▶ EXERCISE INPUTS
+--

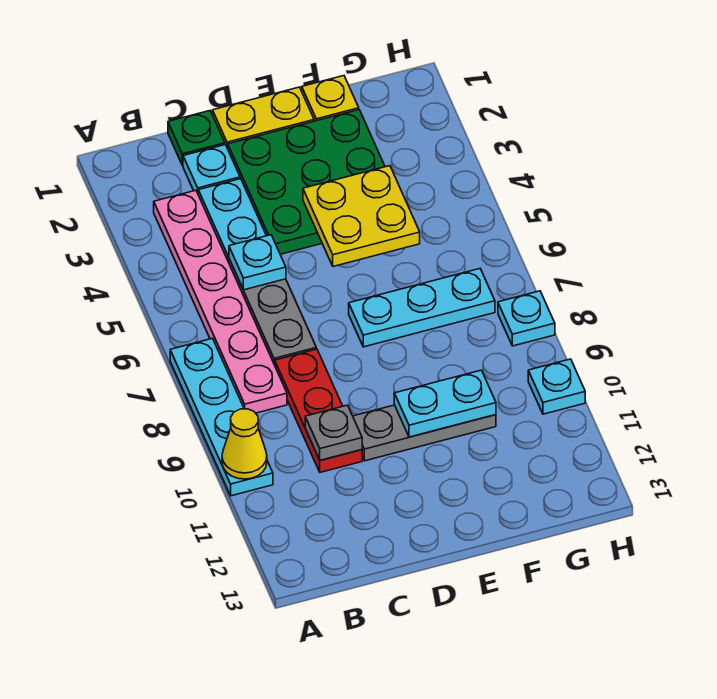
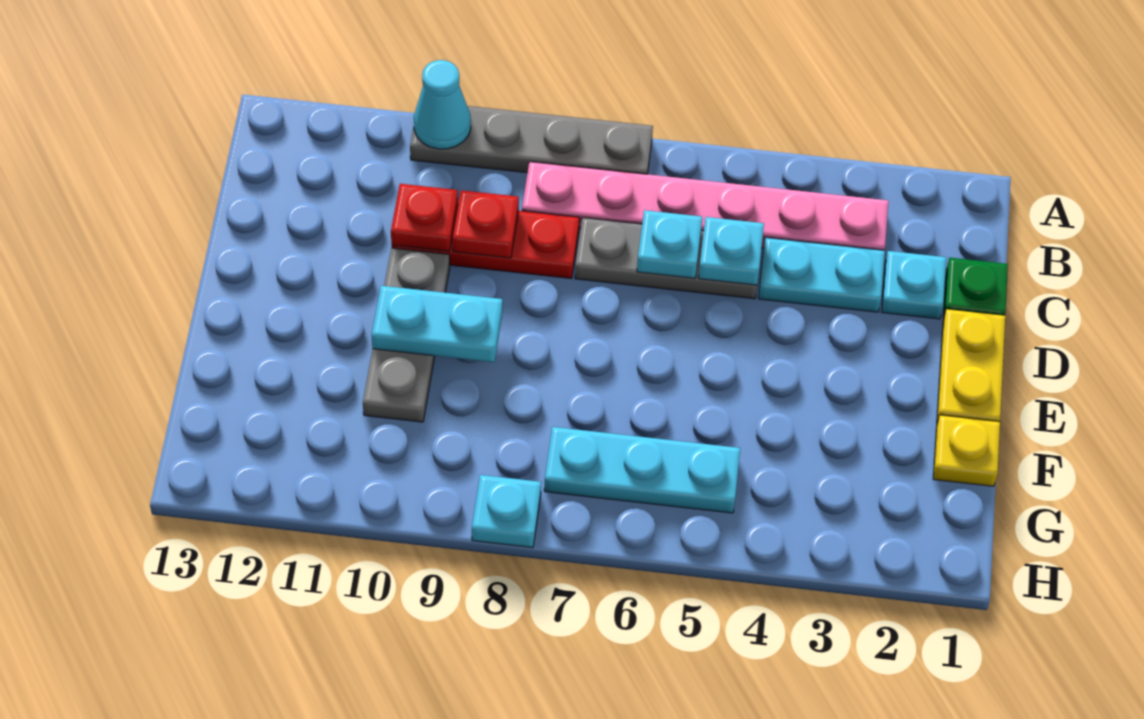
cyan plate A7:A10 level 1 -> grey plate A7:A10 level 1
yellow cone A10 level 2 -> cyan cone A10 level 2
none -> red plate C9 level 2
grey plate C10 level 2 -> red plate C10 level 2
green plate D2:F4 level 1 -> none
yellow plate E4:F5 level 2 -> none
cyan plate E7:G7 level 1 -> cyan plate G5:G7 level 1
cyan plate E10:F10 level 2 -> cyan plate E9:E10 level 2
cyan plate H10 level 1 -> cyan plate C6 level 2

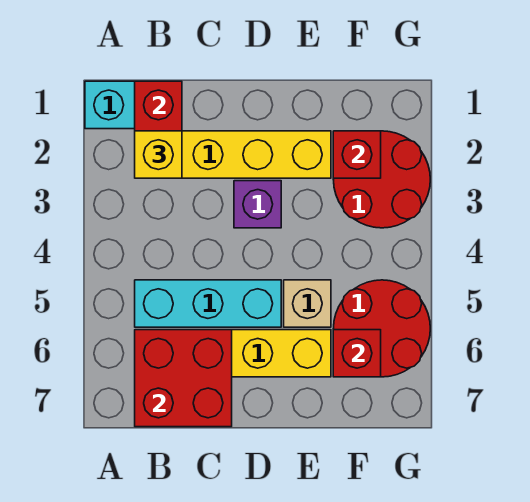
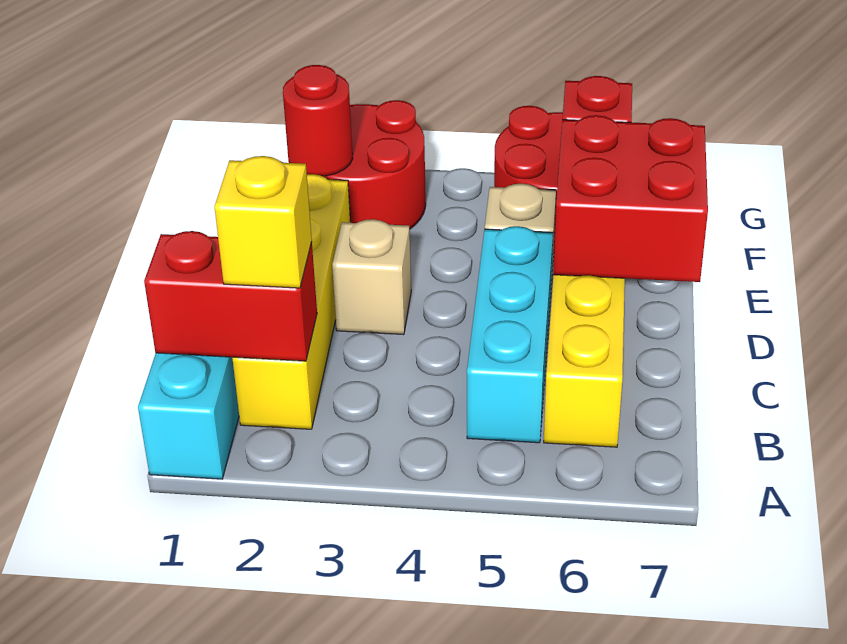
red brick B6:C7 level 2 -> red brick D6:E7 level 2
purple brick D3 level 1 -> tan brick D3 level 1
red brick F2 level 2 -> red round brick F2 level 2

+--

▶ EXERCISE REQUIREMENTS
Repeat the entries exactly as they are given, leaving out each image.

▶ RESULT
cyan plate A7:A10 level 1 -> grey plate A7:A10 level 1
yellow cone A10 level 2 -> cyan cone A10 level 2
none -> red plate C9 level 2
grey plate C10 level 2 -> red plate C10 level 2
green plate D2:F4 level 1 -> none
yellow plate E4:F5 level 2 -> none
cyan plate E7:G7 level 1 -> cyan plate G5:G7 level 1
cyan plate E10:F10 level 2 -> cyan plate E9:E10 level 2
cyan plate H10 level 1 -> cyan plate C6 level 2

red brick B6:C7 level 2 -> red brick D6:E7 level 2
purple brick D3 level 1 -> tan brick D3 level 1
red brick F2 level 2 -> red round brick F2 level 2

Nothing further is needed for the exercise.